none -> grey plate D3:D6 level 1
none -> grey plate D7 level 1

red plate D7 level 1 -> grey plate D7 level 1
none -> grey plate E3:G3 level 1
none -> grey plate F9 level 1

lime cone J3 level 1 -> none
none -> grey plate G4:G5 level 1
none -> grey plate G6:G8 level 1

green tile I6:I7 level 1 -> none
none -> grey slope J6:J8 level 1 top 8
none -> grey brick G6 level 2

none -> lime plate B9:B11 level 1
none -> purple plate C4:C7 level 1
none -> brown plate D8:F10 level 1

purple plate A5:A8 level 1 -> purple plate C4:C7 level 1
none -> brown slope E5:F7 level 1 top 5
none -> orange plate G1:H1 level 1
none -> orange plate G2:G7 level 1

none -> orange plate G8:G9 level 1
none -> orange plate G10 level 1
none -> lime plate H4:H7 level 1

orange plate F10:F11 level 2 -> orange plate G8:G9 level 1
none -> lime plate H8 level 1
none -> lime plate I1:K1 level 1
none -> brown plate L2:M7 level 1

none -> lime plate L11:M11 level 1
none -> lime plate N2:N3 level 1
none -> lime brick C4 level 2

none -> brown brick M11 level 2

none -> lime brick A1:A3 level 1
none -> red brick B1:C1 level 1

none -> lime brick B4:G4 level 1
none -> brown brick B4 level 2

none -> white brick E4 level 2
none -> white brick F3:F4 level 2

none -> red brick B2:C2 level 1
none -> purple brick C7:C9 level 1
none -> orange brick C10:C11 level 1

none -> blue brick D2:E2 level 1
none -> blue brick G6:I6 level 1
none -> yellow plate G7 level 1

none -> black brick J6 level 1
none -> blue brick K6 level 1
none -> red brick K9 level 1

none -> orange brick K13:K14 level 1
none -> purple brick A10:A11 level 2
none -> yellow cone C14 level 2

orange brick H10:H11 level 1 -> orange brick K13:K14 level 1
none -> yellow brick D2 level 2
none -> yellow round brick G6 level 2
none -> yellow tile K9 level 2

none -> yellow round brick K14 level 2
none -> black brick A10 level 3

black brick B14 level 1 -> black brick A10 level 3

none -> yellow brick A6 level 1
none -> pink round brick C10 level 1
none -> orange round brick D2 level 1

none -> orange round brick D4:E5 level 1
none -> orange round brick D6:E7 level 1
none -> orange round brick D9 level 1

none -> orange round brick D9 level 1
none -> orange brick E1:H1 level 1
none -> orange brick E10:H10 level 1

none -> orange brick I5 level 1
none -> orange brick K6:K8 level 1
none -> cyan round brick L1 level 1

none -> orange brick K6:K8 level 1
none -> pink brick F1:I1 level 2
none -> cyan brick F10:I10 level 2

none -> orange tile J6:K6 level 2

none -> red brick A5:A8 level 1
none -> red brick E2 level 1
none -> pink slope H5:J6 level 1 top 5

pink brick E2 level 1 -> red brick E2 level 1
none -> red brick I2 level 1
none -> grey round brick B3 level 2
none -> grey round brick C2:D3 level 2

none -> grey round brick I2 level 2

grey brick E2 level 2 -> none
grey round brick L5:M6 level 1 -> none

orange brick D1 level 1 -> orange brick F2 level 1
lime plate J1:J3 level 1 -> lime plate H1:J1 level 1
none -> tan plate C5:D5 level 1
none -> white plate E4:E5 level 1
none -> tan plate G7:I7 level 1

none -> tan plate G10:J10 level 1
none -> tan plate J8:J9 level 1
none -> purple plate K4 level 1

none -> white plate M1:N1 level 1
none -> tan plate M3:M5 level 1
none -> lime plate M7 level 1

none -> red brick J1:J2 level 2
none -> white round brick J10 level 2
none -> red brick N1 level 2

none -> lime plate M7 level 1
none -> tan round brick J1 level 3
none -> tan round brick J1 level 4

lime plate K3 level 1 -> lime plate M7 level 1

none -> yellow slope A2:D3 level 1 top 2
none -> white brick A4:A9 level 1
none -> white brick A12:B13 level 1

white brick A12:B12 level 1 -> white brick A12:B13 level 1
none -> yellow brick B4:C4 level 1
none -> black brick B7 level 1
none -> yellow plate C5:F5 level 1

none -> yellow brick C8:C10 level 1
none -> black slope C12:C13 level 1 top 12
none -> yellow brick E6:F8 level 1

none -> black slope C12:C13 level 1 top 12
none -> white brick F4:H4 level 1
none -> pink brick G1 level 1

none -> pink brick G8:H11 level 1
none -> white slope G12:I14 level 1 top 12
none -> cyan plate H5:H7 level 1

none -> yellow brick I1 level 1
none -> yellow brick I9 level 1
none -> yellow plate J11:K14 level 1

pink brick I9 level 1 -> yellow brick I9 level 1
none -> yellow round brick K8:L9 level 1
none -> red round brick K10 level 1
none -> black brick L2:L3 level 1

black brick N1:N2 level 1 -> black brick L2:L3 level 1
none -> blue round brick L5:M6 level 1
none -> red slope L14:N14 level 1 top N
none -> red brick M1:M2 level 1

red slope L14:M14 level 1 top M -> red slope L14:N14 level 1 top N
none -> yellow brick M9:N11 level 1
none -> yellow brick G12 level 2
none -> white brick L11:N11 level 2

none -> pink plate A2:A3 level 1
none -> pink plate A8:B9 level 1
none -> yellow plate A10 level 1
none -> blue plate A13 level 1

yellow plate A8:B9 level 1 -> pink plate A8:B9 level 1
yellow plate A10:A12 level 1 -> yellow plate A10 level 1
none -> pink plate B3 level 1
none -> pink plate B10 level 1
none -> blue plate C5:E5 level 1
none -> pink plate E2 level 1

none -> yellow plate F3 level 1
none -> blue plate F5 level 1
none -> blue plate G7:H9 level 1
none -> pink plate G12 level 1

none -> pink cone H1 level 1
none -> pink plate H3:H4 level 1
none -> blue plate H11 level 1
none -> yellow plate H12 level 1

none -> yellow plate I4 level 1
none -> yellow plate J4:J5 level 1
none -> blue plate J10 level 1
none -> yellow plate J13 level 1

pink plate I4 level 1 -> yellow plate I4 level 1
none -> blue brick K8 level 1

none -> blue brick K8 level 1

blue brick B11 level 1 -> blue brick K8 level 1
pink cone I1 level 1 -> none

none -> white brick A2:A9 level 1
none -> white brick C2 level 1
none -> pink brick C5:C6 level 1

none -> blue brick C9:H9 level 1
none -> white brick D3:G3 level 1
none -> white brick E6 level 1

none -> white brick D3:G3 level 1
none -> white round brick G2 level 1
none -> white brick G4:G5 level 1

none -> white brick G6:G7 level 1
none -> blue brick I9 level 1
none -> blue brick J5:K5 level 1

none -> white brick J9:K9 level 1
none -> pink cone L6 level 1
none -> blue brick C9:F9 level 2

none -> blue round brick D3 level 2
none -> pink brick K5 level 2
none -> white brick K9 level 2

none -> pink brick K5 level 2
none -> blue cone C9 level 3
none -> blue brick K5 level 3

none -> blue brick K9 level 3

▬▬▬

### What to do
Starting at the line that has "none -> yellow plate G7 level 1" and ending at the line that has "white brick A12:B12", please write out the lines above exactly, leaving out all others.

### Answer section
none -> yellow plate G7 level 1

none -> black brick J6 level 1
none -> blue brick K6 level 1
none -> red brick K9 level 1

none -> orange brick K13:K14 level 1
none -> purple brick A10:A11 level 2
none -> yellow cone C14 level 2

orange brick H10:H11 level 1 -> orange brick K13:K14 level 1
none -> yellow brick D2 level 2
none -> yellow round brick G6 level 2
none -> yellow tile K9 level 2

none -> yellow round brick K14 level 2
none -> black brick A10 level 3

black brick B14 level 1 -> black brick A10 level 3

none -> yellow brick A6 level 1
none -> pink round brick C10 level 1
none -> orange round brick D2 level 1

none -> orange round brick D4:E5 level 1
none -> orange round brick D6:E7 level 1
none -> orange round brick D9 level 1

none -> orange round brick D9 level 1
none -> orange brick E1:H1 level 1
none -> orange brick E10:H10 level 1

none -> orange brick I5 level 1
none -> orange brick K6:K8 level 1
none -> cyan round brick L1 level 1

none -> orange brick K6:K8 level 1
none -> pink brick F1:I1 level 2
none -> cyan brick F10:I10 level 2

none -> orange tile J6:K6 level 2

none -> red brick A5:A8 level 1
none -> red brick E2 level 1
none -> pink slope H5:J6 level 1 top 5

pink brick E2 level 1 -> red brick E2 level 1
none -> red brick I2 level 1
none -> grey round brick B3 level 2
none -> grey round brick C2:D3 level 2

none -> grey round brick I2 level 2

grey brick E2 level 2 -> none
grey round brick L5:M6 level 1 -> none

orange brick D1 level 1 -> orange brick F2 level 1
lime plate J1:J3 level 1 -> lime plate H1:J1 level 1
none -> tan plate C5:D5 level 1
none -> white plate E4:E5 level 1
none -> tan plate G7:I7 level 1

none -> tan plate G10:J10 level 1
none -> tan plate J8:J9 level 1
none -> purple plate K4 level 1

none -> white plate M1:N1 level 1
none -> tan plate M3:M5 level 1
none -> lime plate M7 level 1

none -> red brick J1:J2 level 2
none -> white round brick J10 level 2
none -> red brick N1 level 2

none -> lime plate M7 level 1
none -> tan round brick J1 level 3
none -> tan round brick J1 level 4

lime plate K3 level 1 -> lime plate M7 level 1

none -> yellow slope A2:D3 level 1 top 2
none -> white brick A4:A9 level 1
none -> white brick A12:B13 level 1

white brick A12:B12 level 1 -> white brick A12:B13 level 1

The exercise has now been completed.